PROBLEM STATEMENT:
Restate word for word the lines below that run from the one holding "yellow house: [214,234,286,312]" through the one holding "brown headphones: [54,207,131,286]", inclusive. Pictures don't belong in the copy.

Object counting data:
= Beginning of Section =

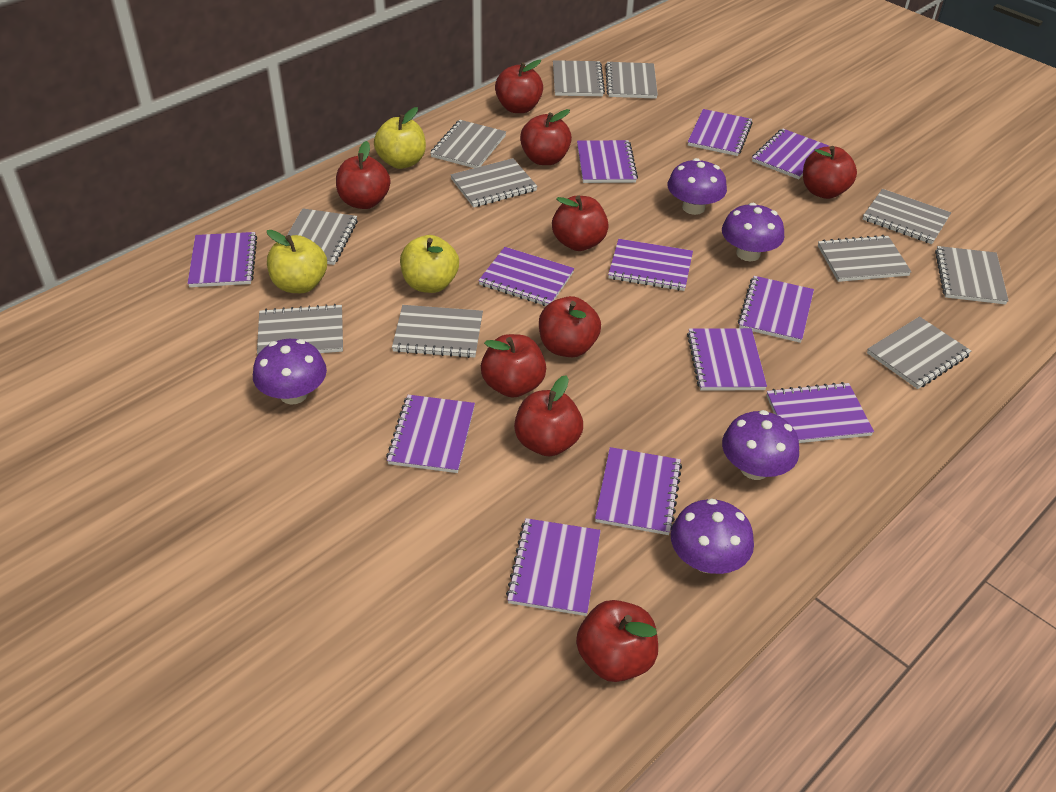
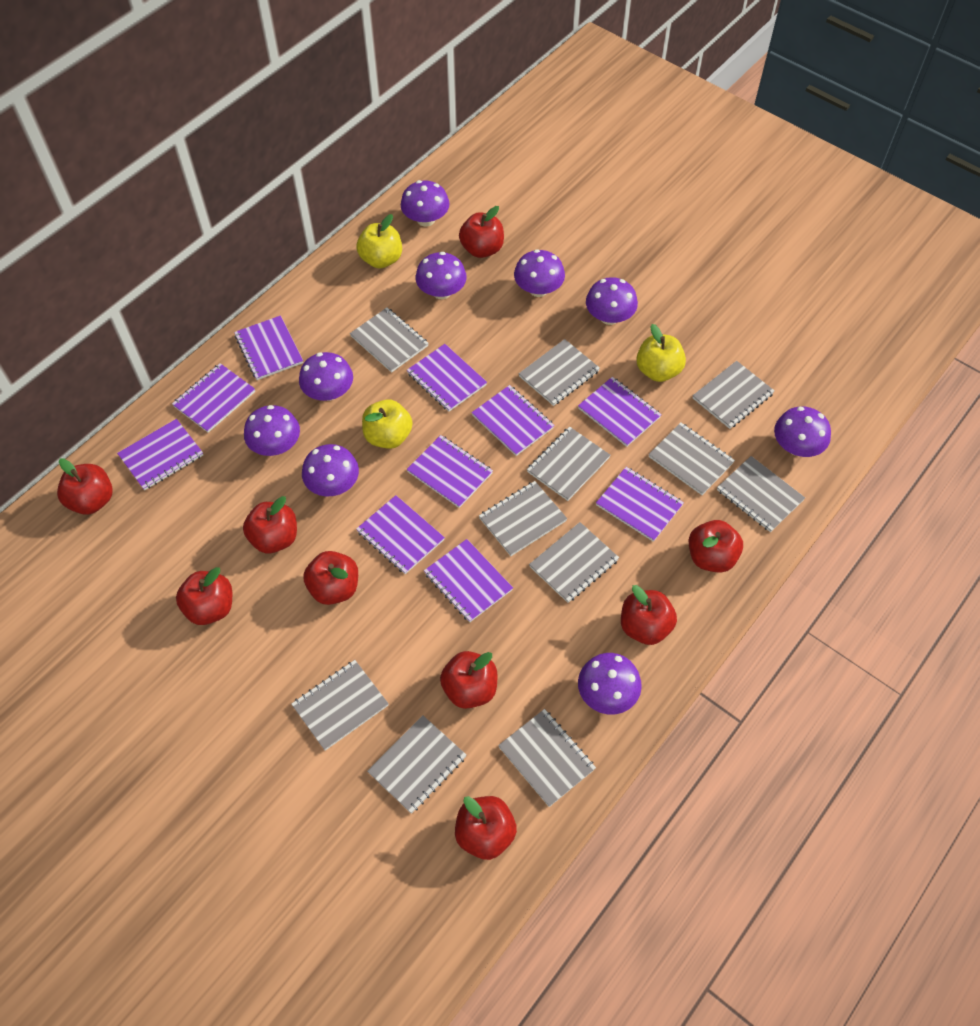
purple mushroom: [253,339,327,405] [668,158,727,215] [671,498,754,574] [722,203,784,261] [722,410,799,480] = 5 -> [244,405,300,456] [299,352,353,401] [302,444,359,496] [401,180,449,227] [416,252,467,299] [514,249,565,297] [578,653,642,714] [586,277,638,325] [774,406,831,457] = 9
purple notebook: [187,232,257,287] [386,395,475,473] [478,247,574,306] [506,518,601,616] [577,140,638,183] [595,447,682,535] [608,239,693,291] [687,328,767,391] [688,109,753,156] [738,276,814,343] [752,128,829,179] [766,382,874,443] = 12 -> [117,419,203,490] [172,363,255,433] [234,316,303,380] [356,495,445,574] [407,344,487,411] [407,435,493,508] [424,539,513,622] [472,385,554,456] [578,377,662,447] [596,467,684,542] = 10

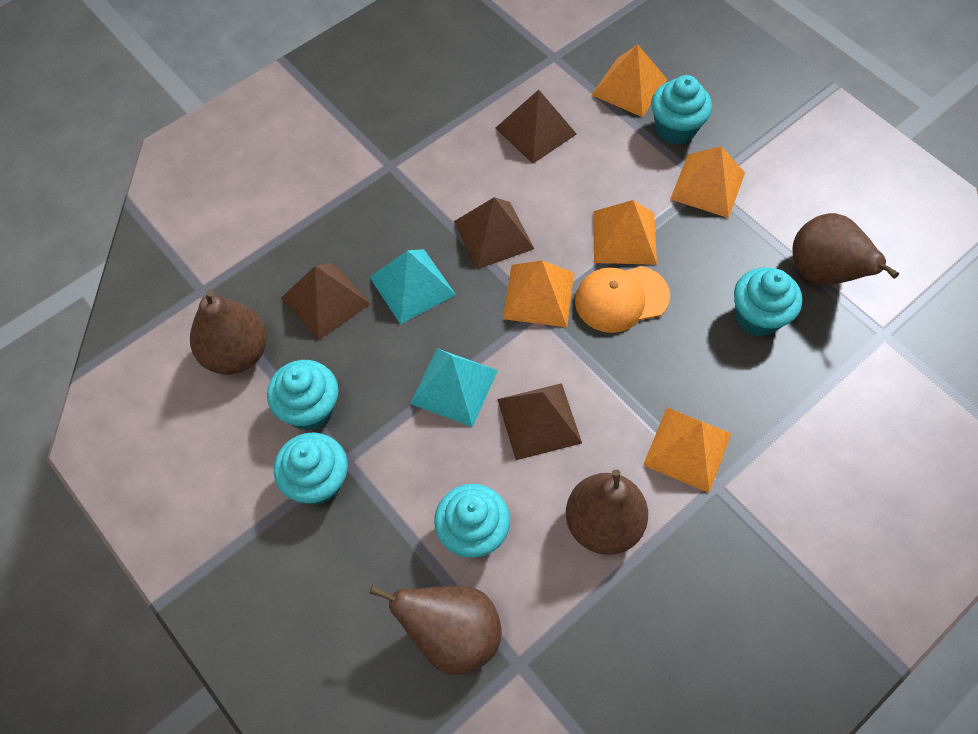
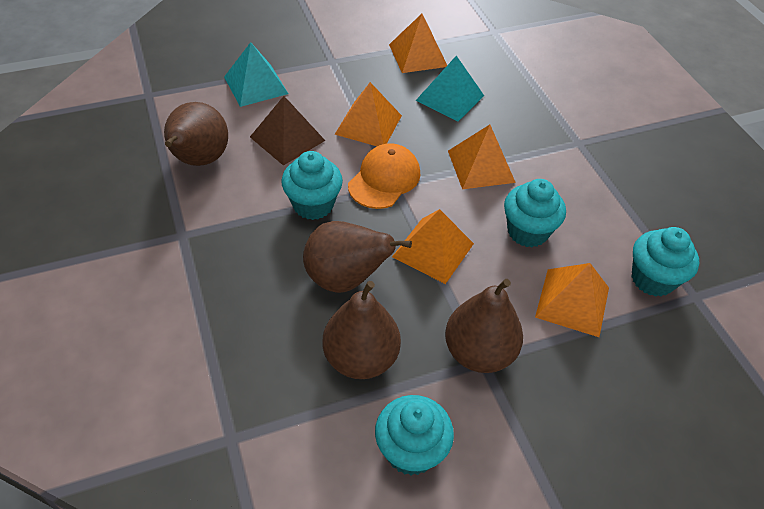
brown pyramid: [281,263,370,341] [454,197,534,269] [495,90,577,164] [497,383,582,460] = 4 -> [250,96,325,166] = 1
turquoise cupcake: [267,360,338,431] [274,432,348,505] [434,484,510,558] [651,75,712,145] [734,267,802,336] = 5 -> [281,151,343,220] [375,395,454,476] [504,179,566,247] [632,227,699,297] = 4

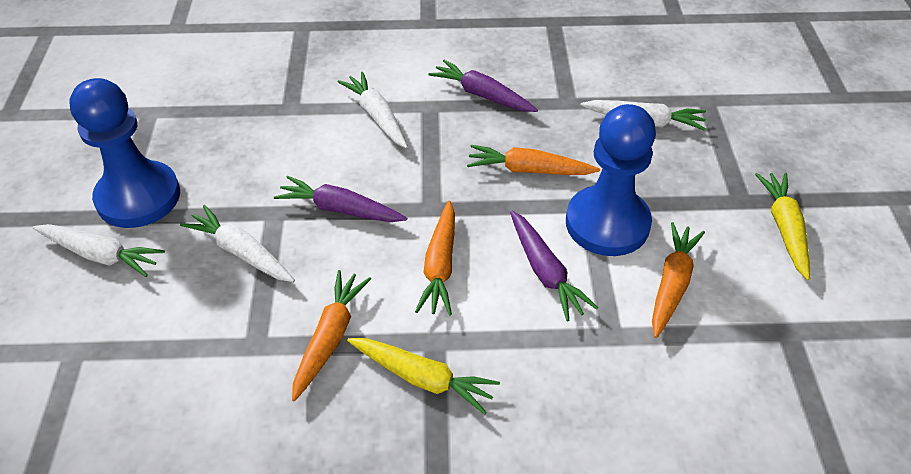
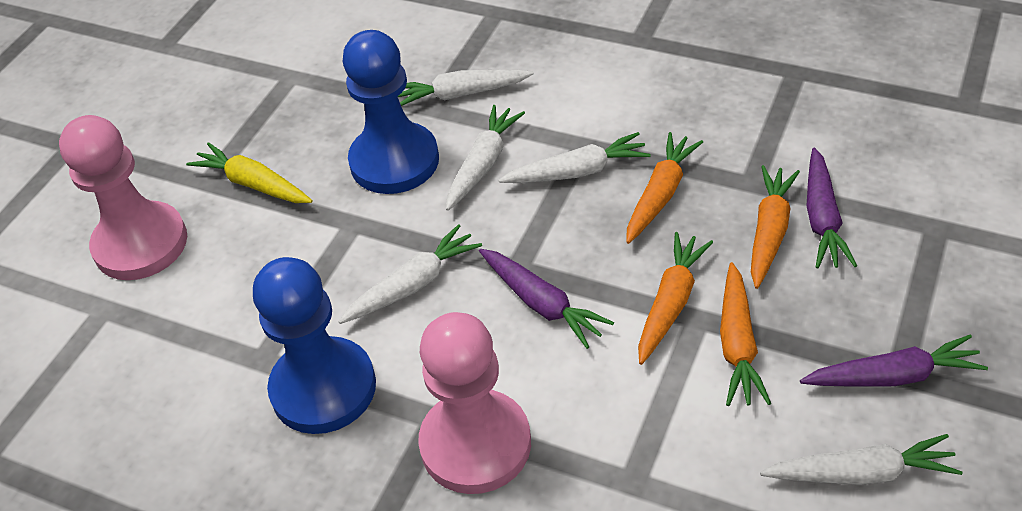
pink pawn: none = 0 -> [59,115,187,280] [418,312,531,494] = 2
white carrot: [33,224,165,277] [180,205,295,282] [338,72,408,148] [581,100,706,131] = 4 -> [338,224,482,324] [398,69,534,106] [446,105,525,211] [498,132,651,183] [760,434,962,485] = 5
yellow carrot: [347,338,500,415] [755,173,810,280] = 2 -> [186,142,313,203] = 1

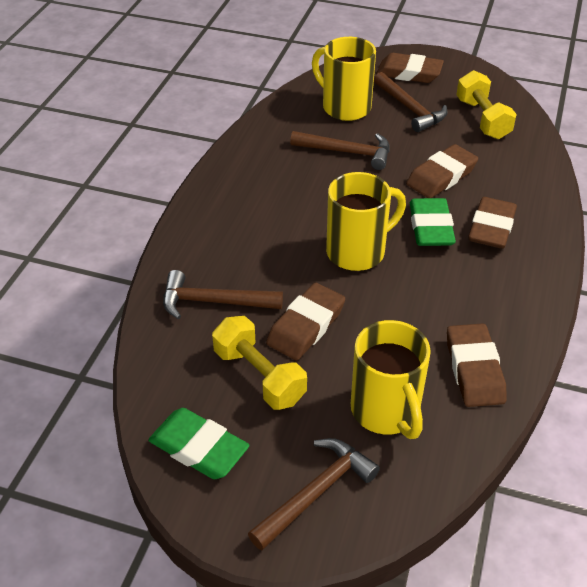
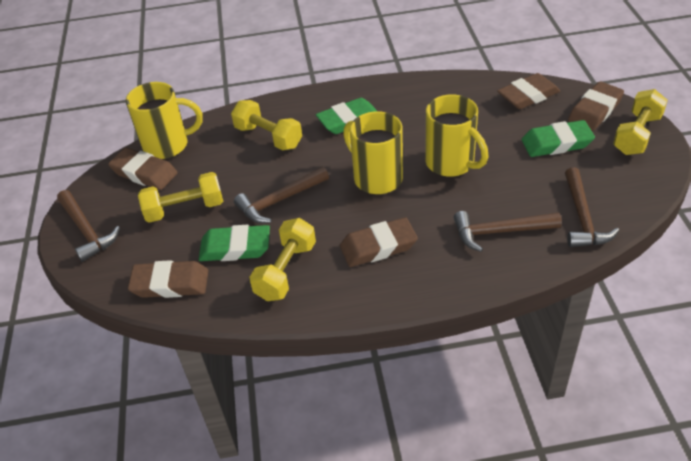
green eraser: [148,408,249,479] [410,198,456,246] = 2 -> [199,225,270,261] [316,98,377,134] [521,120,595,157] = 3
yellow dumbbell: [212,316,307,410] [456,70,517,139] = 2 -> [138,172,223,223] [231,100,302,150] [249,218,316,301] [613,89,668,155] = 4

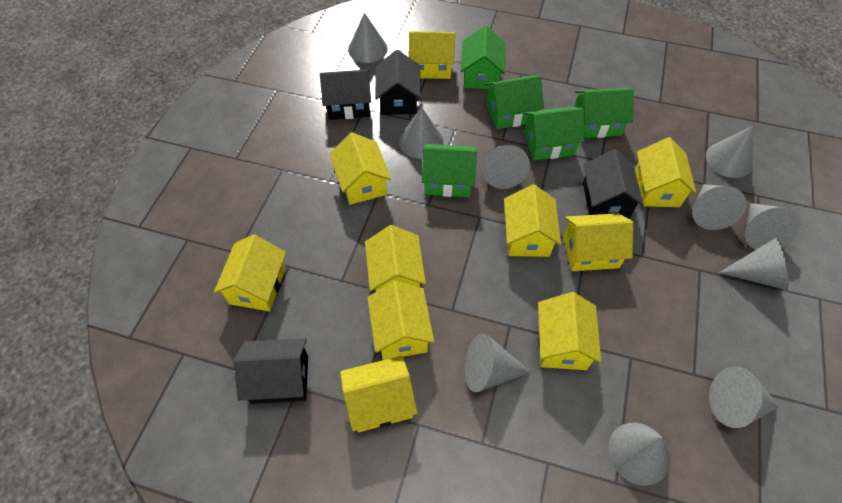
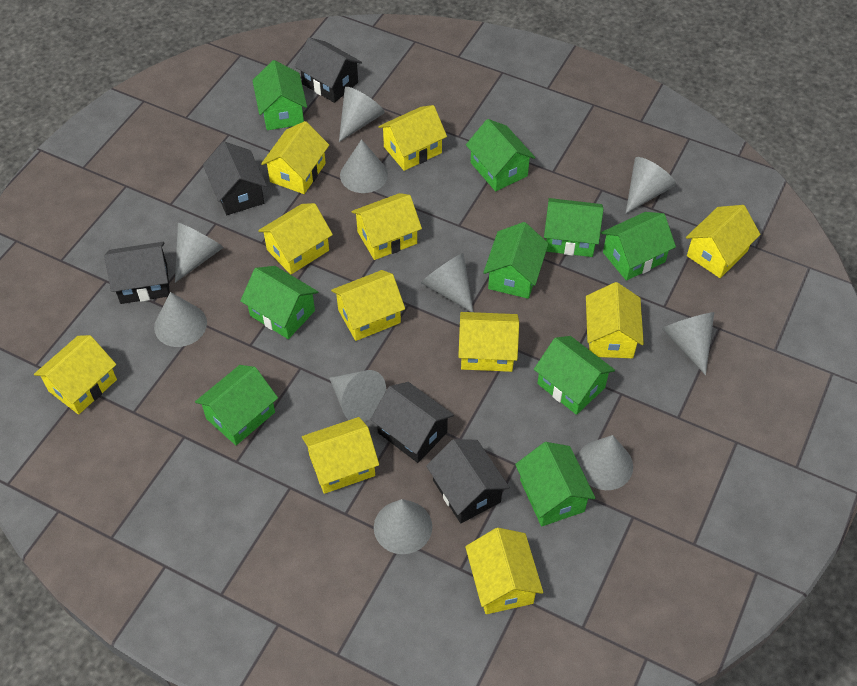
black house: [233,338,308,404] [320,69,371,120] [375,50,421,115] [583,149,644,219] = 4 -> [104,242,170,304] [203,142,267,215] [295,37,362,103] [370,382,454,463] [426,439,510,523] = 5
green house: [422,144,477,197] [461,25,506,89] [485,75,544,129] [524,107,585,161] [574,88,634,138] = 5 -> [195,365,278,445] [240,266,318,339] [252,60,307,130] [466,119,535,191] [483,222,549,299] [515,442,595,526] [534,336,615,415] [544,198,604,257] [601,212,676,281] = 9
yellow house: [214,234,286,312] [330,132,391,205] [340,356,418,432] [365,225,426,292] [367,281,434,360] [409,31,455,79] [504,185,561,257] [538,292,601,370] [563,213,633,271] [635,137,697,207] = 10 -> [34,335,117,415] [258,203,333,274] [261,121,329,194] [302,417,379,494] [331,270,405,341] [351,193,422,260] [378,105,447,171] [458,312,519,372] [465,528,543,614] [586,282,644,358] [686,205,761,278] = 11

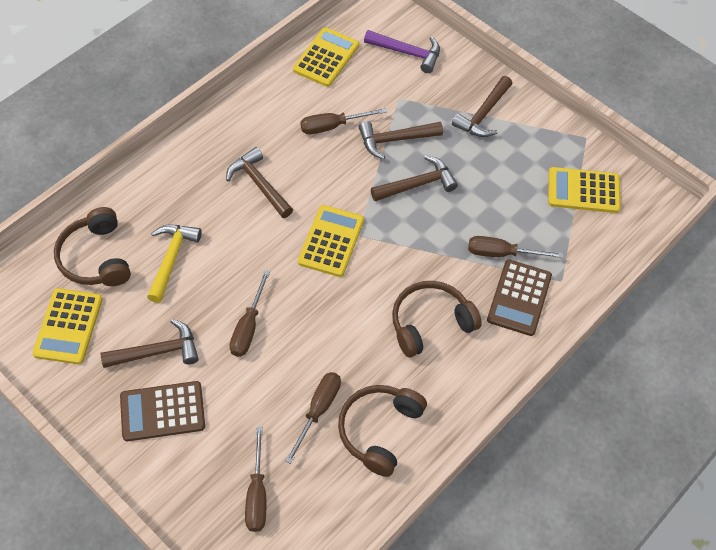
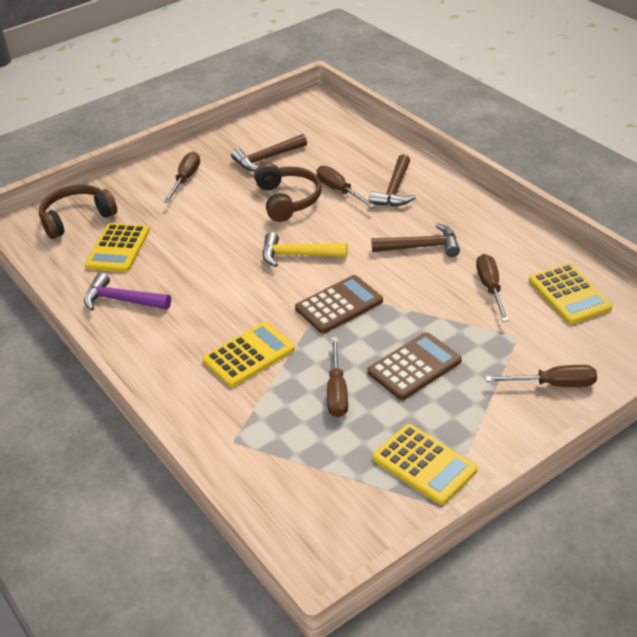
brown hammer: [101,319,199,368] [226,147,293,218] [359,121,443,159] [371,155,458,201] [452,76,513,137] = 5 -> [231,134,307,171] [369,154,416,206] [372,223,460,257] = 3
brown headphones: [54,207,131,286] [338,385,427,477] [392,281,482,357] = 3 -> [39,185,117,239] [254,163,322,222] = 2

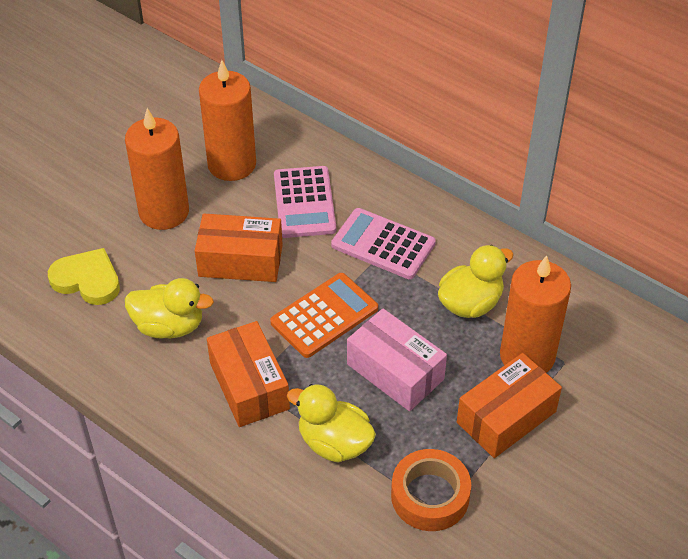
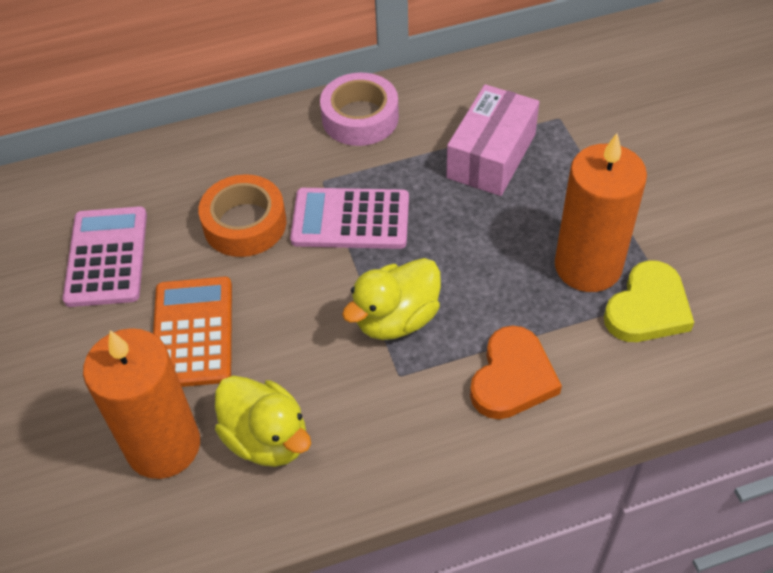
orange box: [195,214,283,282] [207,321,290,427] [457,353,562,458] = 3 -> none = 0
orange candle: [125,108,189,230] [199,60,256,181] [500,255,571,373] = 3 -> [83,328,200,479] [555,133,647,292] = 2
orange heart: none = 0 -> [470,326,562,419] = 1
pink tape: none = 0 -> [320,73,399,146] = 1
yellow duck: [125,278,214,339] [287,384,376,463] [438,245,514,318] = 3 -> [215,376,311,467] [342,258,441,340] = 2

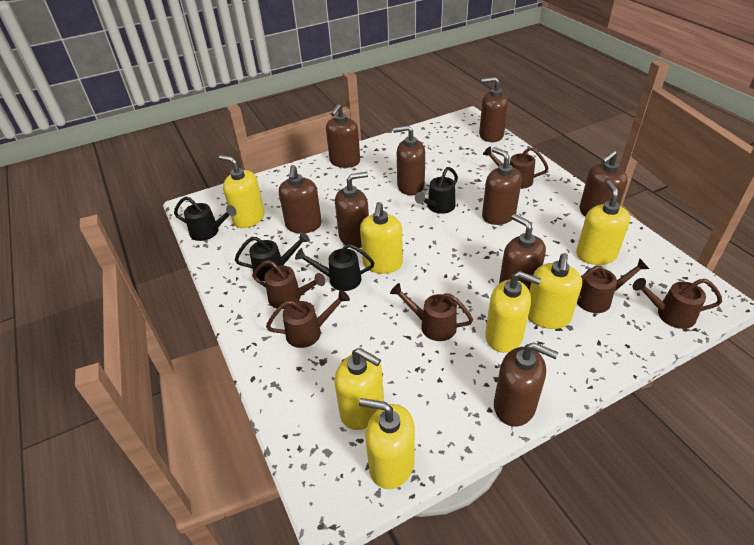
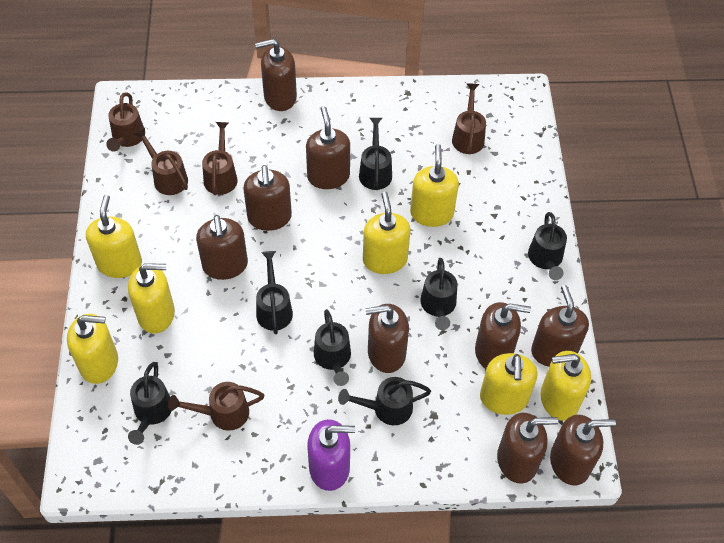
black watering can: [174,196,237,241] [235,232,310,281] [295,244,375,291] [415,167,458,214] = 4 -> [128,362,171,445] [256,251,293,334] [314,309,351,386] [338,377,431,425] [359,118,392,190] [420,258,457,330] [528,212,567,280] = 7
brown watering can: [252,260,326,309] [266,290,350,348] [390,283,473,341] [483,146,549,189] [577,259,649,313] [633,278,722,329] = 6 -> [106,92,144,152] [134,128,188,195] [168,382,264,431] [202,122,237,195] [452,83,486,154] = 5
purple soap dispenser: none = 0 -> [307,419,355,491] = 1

= End of Section =

RESPONSE BOX:
yellow house: [214,234,286,312] [330,132,391,205] [340,356,418,432] [365,225,426,292] [367,281,434,360] [409,31,455,79] [504,185,561,257] [538,292,601,370] [563,213,633,271] [635,137,697,207] = 10 -> [34,335,117,415] [258,203,333,274] [261,121,329,194] [302,417,379,494] [331,270,405,341] [351,193,422,260] [378,105,447,171] [458,312,519,372] [465,528,543,614] [586,282,644,358] [686,205,761,278] = 11

brown hammer: [101,319,199,368] [226,147,293,218] [359,121,443,159] [371,155,458,201] [452,76,513,137] = 5 -> [231,134,307,171] [369,154,416,206] [372,223,460,257] = 3
brown headphones: [54,207,131,286] [338,385,427,477] [392,281,482,357] = 3 -> [39,185,117,239] [254,163,322,222] = 2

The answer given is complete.